--- Supplied data Enclosed Below ---

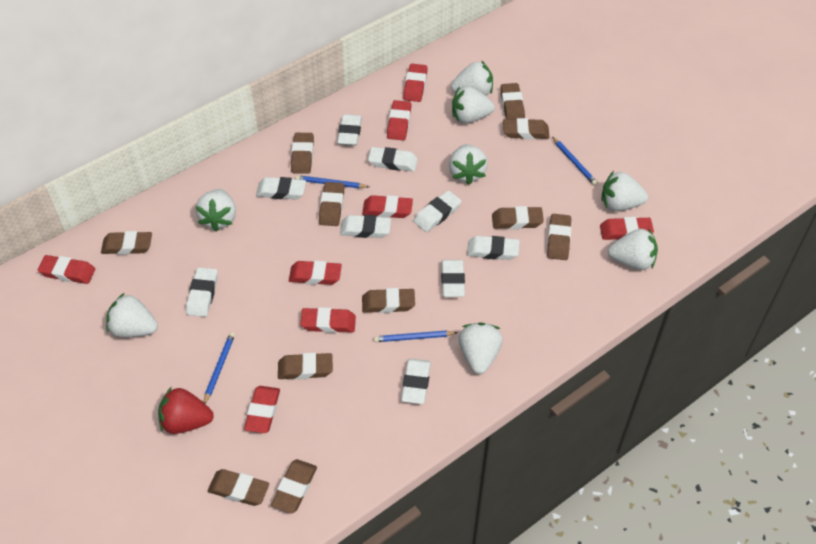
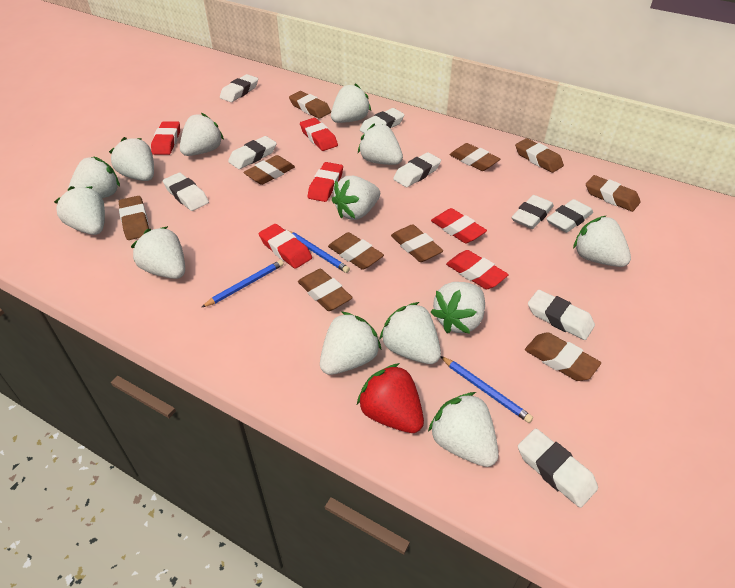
blue pencil: 4 -> 3
brown eraser: 11 -> 10
red eraser: 8 -> 6
white strawberry: 8 -> 13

--- End of Enclosed Supplied data ---

Extract the full listing above verbatim; pictures are to be left out of the copy.

blue pencil: 4 -> 3
brown eraser: 11 -> 10
red eraser: 8 -> 6
white strawberry: 8 -> 13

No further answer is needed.